• DATA PROVIDED

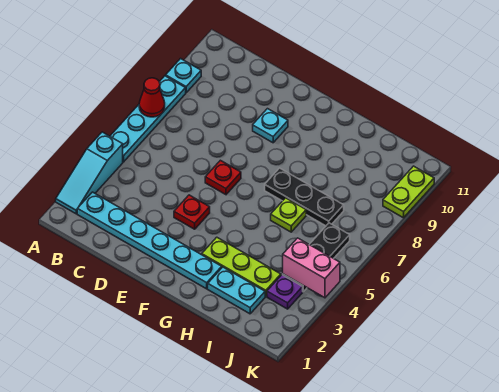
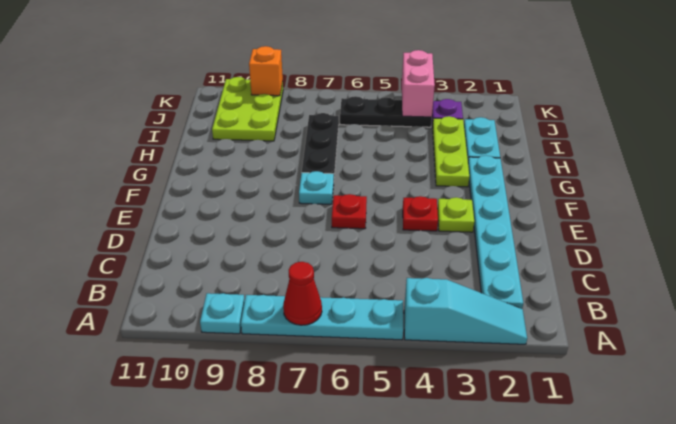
cyan plate E9 level 1 -> cyan plate F7 level 1
lime plate H6 level 1 -> lime plate E3 level 1
lime plate K9:K10 level 1 -> lime plate I9:K10 level 1
none -> orange brick K9 level 2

• TRY IT
The material above must be set down word for word, with no picture carried over.

• RESPONSE
cyan plate E9 level 1 -> cyan plate F7 level 1
lime plate H6 level 1 -> lime plate E3 level 1
lime plate K9:K10 level 1 -> lime plate I9:K10 level 1
none -> orange brick K9 level 2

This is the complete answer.